### [Problem to solve]
Give the records back in full, exactly as they read.

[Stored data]

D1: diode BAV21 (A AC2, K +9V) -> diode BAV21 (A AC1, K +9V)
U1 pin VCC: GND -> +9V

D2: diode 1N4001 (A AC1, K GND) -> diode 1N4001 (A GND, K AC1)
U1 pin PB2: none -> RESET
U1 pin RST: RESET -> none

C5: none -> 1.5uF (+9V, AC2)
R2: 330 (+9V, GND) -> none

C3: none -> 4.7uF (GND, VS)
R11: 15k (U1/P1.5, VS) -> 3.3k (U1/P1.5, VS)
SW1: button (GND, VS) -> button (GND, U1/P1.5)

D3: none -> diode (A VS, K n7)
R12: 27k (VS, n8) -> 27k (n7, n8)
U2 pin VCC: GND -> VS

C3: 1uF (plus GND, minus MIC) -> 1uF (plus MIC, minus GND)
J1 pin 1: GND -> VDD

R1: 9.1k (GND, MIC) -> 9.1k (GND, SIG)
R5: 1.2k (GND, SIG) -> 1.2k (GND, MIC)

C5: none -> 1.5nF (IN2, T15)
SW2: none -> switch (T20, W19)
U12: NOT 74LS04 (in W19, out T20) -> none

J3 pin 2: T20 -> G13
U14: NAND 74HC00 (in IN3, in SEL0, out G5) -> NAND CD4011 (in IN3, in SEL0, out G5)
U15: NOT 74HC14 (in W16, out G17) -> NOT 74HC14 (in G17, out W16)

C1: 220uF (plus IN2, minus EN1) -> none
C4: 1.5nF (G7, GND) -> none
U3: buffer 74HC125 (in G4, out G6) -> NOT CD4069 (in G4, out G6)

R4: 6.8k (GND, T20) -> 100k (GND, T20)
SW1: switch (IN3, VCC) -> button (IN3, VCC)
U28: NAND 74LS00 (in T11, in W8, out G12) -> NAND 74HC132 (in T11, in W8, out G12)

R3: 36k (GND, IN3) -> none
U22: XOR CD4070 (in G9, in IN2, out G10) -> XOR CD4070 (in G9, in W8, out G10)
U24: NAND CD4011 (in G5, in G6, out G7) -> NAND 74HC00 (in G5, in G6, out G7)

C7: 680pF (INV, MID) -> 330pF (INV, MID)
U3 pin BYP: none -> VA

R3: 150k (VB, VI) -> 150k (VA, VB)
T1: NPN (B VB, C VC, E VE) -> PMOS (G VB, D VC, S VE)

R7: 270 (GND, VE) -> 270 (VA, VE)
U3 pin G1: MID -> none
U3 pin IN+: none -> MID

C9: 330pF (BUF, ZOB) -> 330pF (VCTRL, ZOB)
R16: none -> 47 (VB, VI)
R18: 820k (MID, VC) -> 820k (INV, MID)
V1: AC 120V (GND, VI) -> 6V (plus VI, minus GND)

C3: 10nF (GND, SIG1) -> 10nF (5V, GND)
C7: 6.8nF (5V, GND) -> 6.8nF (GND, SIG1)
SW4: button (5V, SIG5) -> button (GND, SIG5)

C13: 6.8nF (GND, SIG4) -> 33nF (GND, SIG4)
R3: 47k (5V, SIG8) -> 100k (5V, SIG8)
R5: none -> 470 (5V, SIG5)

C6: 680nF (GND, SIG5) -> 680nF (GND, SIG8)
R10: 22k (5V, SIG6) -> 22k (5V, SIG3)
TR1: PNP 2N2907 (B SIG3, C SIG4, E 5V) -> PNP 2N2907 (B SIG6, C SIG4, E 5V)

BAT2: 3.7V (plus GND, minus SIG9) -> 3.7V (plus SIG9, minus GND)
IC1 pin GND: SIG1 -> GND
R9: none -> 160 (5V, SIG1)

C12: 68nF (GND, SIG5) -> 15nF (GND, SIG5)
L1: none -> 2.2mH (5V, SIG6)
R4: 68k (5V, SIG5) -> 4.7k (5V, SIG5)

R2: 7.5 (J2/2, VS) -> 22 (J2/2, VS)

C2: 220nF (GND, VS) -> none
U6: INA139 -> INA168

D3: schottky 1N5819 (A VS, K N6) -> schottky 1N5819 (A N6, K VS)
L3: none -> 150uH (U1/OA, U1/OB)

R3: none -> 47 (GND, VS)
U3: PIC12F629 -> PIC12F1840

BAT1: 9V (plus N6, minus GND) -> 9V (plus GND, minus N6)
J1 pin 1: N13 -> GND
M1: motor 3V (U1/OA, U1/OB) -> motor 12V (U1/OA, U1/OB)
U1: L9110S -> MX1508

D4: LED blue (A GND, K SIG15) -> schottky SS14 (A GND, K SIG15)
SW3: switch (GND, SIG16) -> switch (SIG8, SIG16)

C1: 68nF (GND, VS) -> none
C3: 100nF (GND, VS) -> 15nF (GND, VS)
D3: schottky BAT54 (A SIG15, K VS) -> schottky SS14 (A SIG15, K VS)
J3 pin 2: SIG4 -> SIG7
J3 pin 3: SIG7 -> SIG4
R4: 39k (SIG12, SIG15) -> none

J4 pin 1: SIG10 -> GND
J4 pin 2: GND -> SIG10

### [Response to the exercise]
D1: diode BAV21 (A AC2, K +9V) -> diode BAV21 (A AC1, K +9V)
U1 pin VCC: GND -> +9V

D2: diode 1N4001 (A AC1, K GND) -> diode 1N4001 (A GND, K AC1)
U1 pin PB2: none -> RESET
U1 pin RST: RESET -> none

C5: none -> 1.5uF (+9V, AC2)
R2: 330 (+9V, GND) -> none

C3: none -> 4.7uF (GND, VS)
R11: 15k (U1/P1.5, VS) -> 3.3k (U1/P1.5, VS)
SW1: button (GND, VS) -> button (GND, U1/P1.5)

D3: none -> diode (A VS, K n7)
R12: 27k (VS, n8) -> 27k (n7, n8)
U2 pin VCC: GND -> VS

C3: 1uF (plus GND, minus MIC) -> 1uF (plus MIC, minus GND)
J1 pin 1: GND -> VDD

R1: 9.1k (GND, MIC) -> 9.1k (GND, SIG)
R5: 1.2k (GND, SIG) -> 1.2k (GND, MIC)

C5: none -> 1.5nF (IN2, T15)
SW2: none -> switch (T20, W19)
U12: NOT 74LS04 (in W19, out T20) -> none

J3 pin 2: T20 -> G13
U14: NAND 74HC00 (in IN3, in SEL0, out G5) -> NAND CD4011 (in IN3, in SEL0, out G5)
U15: NOT 74HC14 (in W16, out G17) -> NOT 74HC14 (in G17, out W16)

C1: 220uF (plus IN2, minus EN1) -> none
C4: 1.5nF (G7, GND) -> none
U3: buffer 74HC125 (in G4, out G6) -> NOT CD4069 (in G4, out G6)

R4: 6.8k (GND, T20) -> 100k (GND, T20)
SW1: switch (IN3, VCC) -> button (IN3, VCC)
U28: NAND 74LS00 (in T11, in W8, out G12) -> NAND 74HC132 (in T11, in W8, out G12)

R3: 36k (GND, IN3) -> none
U22: XOR CD4070 (in G9, in IN2, out G10) -> XOR CD4070 (in G9, in W8, out G10)
U24: NAND CD4011 (in G5, in G6, out G7) -> NAND 74HC00 (in G5, in G6, out G7)

C7: 680pF (INV, MID) -> 330pF (INV, MID)
U3 pin BYP: none -> VA

R3: 150k (VB, VI) -> 150k (VA, VB)
T1: NPN (B VB, C VC, E VE) -> PMOS (G VB, D VC, S VE)

R7: 270 (GND, VE) -> 270 (VA, VE)
U3 pin G1: MID -> none
U3 pin IN+: none -> MID

C9: 330pF (BUF, ZOB) -> 330pF (VCTRL, ZOB)
R16: none -> 47 (VB, VI)
R18: 820k (MID, VC) -> 820k (INV, MID)
V1: AC 120V (GND, VI) -> 6V (plus VI, minus GND)

C3: 10nF (GND, SIG1) -> 10nF (5V, GND)
C7: 6.8nF (5V, GND) -> 6.8nF (GND, SIG1)
SW4: button (5V, SIG5) -> button (GND, SIG5)

C13: 6.8nF (GND, SIG4) -> 33nF (GND, SIG4)
R3: 47k (5V, SIG8) -> 100k (5V, SIG8)
R5: none -> 470 (5V, SIG5)

C6: 680nF (GND, SIG5) -> 680nF (GND, SIG8)
R10: 22k (5V, SIG6) -> 22k (5V, SIG3)
TR1: PNP 2N2907 (B SIG3, C SIG4, E 5V) -> PNP 2N2907 (B SIG6, C SIG4, E 5V)

BAT2: 3.7V (plus GND, minus SIG9) -> 3.7V (plus SIG9, minus GND)
IC1 pin GND: SIG1 -> GND
R9: none -> 160 (5V, SIG1)

C12: 68nF (GND, SIG5) -> 15nF (GND, SIG5)
L1: none -> 2.2mH (5V, SIG6)
R4: 68k (5V, SIG5) -> 4.7k (5V, SIG5)

R2: 7.5 (J2/2, VS) -> 22 (J2/2, VS)

C2: 220nF (GND, VS) -> none
U6: INA139 -> INA168

D3: schottky 1N5819 (A VS, K N6) -> schottky 1N5819 (A N6, K VS)
L3: none -> 150uH (U1/OA, U1/OB)

R3: none -> 47 (GND, VS)
U3: PIC12F629 -> PIC12F1840

BAT1: 9V (plus N6, minus GND) -> 9V (plus GND, minus N6)
J1 pin 1: N13 -> GND
M1: motor 3V (U1/OA, U1/OB) -> motor 12V (U1/OA, U1/OB)
U1: L9110S -> MX1508

D4: LED blue (A GND, K SIG15) -> schottky SS14 (A GND, K SIG15)
SW3: switch (GND, SIG16) -> switch (SIG8, SIG16)

C1: 68nF (GND, VS) -> none
C3: 100nF (GND, VS) -> 15nF (GND, VS)
D3: schottky BAT54 (A SIG15, K VS) -> schottky SS14 (A SIG15, K VS)
J3 pin 2: SIG4 -> SIG7
J3 pin 3: SIG7 -> SIG4
R4: 39k (SIG12, SIG15) -> none

J4 pin 1: SIG10 -> GND
J4 pin 2: GND -> SIG10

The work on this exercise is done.